Give the number of lines in this listing that contain the word "added", and nothing else.

»»

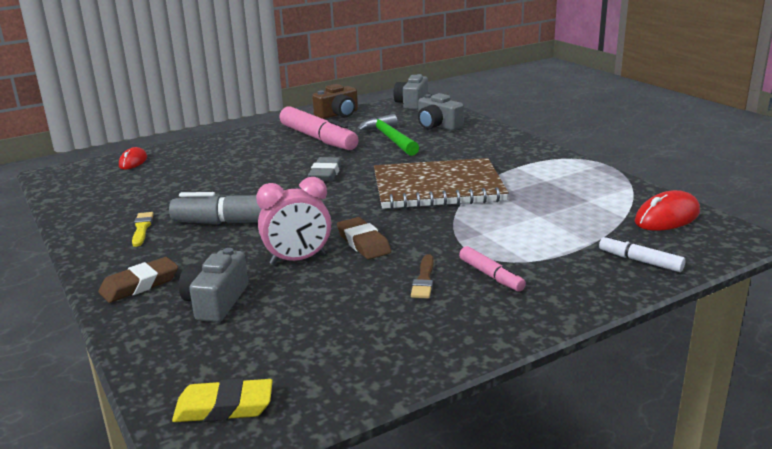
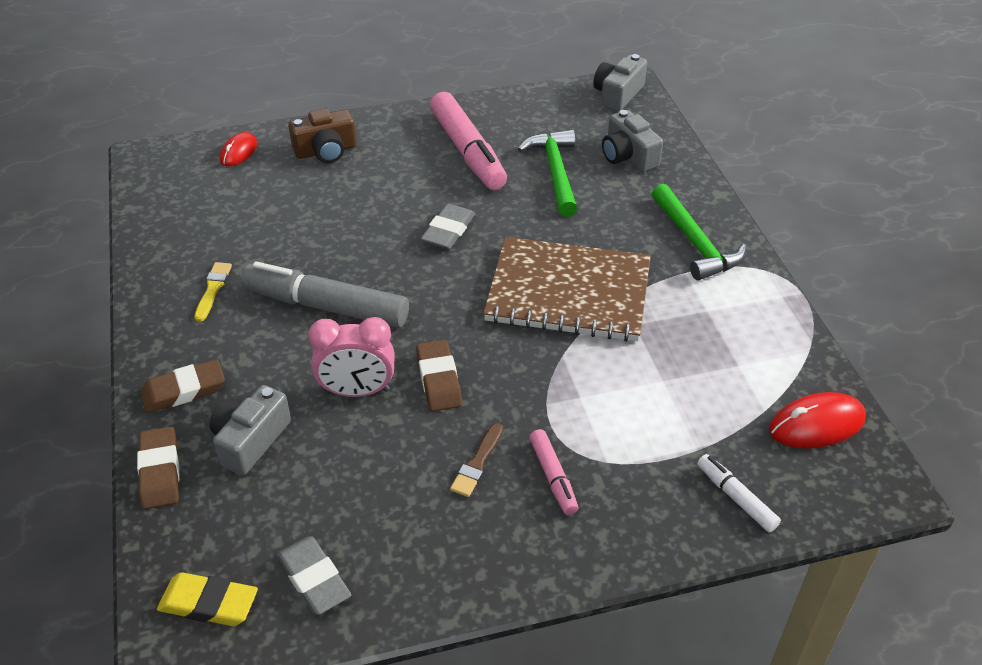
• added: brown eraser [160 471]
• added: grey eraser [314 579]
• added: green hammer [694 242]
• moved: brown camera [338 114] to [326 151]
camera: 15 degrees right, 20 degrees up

««

YOUR RESPONSE:
3